> EXERCISE INSTRUCTIONS
The stretch wanted below opens at the line containing "yellow book [353,172,435,228]" and closes at the line containing "none -> orange egg [201,170,241,219]". Please return it exactly, with no other lines.

> GIVEN DATA
--- --- ---

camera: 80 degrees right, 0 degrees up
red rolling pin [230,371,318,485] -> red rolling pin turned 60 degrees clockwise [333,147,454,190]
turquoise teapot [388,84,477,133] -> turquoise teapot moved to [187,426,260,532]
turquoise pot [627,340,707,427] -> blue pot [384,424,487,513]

--- --- ---

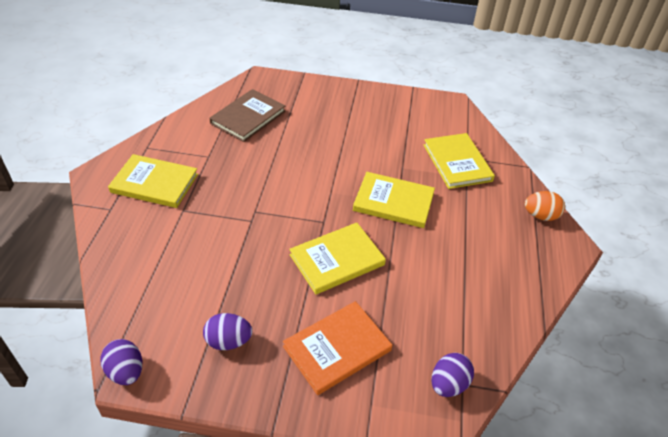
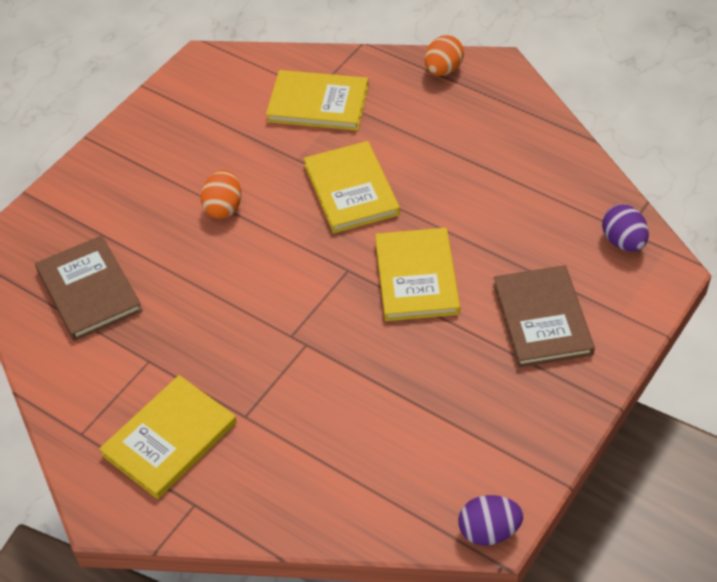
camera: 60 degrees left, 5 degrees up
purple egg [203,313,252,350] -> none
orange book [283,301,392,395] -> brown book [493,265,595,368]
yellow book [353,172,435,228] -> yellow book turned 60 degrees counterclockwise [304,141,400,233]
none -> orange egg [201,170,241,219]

--- --- ---

> RESPONSE TO THE TASK
yellow book [353,172,435,228] -> yellow book turned 60 degrees counterclockwise [304,141,400,233]
none -> orange egg [201,170,241,219]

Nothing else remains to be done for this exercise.